begin Material provided

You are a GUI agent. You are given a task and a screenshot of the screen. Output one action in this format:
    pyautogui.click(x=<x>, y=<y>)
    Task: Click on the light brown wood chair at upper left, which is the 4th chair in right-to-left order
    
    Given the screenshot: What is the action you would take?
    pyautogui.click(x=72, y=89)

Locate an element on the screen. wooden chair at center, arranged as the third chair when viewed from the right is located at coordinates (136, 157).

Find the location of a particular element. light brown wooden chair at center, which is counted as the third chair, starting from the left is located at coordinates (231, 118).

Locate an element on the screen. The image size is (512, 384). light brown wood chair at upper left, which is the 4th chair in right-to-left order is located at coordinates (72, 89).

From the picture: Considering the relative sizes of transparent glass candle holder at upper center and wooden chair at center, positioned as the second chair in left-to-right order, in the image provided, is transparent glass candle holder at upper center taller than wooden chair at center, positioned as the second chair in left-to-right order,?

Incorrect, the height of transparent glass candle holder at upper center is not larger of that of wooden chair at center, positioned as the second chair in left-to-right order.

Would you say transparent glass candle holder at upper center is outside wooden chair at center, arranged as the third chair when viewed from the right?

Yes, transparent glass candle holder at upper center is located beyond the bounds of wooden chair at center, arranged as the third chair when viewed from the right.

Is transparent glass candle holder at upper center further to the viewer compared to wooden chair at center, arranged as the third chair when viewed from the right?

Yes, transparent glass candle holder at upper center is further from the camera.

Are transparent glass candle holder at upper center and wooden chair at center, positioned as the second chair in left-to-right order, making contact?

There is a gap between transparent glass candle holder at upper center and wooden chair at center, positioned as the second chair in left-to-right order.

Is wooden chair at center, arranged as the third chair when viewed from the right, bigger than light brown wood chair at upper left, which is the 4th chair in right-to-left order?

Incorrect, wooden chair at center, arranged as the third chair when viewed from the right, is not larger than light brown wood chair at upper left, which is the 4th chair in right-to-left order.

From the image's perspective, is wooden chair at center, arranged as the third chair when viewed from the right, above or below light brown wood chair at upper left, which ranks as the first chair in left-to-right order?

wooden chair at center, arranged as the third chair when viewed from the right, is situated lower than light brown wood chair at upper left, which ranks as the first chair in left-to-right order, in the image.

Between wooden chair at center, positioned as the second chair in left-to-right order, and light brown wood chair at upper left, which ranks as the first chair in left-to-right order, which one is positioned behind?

end Material provided

• _What needs to be done_
Repeat all of the material above word for word, with no changes.

• _Response to the exercise_
You are a GUI agent. You are given a task and a screenshot of the screen. Output one action in this format:
    pyautogui.click(x=<x>, y=<y>)
    Task: Click on the light brown wood chair at upper left, which is the 4th chair in right-to-left order
    
    Given the screenshot: What is the action you would take?
    pyautogui.click(x=72, y=89)

Locate an element on the screen. wooden chair at center, arranged as the third chair when viewed from the right is located at coordinates (136, 157).

Find the location of a particular element. light brown wooden chair at center, which is counted as the third chair, starting from the left is located at coordinates (231, 118).

Locate an element on the screen. The image size is (512, 384). light brown wood chair at upper left, which is the 4th chair in right-to-left order is located at coordinates (72, 89).

From the picture: Considering the relative sizes of transparent glass candle holder at upper center and wooden chair at center, positioned as the second chair in left-to-right order, in the image provided, is transparent glass candle holder at upper center taller than wooden chair at center, positioned as the second chair in left-to-right order,?

Incorrect, the height of transparent glass candle holder at upper center is not larger of that of wooden chair at center, positioned as the second chair in left-to-right order.

Would you say transparent glass candle holder at upper center is outside wooden chair at center, arranged as the third chair when viewed from the right?

Yes, transparent glass candle holder at upper center is located beyond the bounds of wooden chair at center, arranged as the third chair when viewed from the right.

Is transparent glass candle holder at upper center further to the viewer compared to wooden chair at center, arranged as the third chair when viewed from the right?

Yes, transparent glass candle holder at upper center is further from the camera.

Are transparent glass candle holder at upper center and wooden chair at center, positioned as the second chair in left-to-right order, making contact?

There is a gap between transparent glass candle holder at upper center and wooden chair at center, positioned as the second chair in left-to-right order.

Is wooden chair at center, arranged as the third chair when viewed from the right, bigger than light brown wood chair at upper left, which is the 4th chair in right-to-left order?

Incorrect, wooden chair at center, arranged as the third chair when viewed from the right, is not larger than light brown wood chair at upper left, which is the 4th chair in right-to-left order.

From the image's perspective, is wooden chair at center, arranged as the third chair when viewed from the right, above or below light brown wood chair at upper left, which ranks as the first chair in left-to-right order?

wooden chair at center, arranged as the third chair when viewed from the right, is situated lower than light brown wood chair at upper left, which ranks as the first chair in left-to-right order, in the image.

Between wooden chair at center, positioned as the second chair in left-to-right order, and light brown wood chair at upper left, which ranks as the first chair in left-to-right order, which one is positioned behind?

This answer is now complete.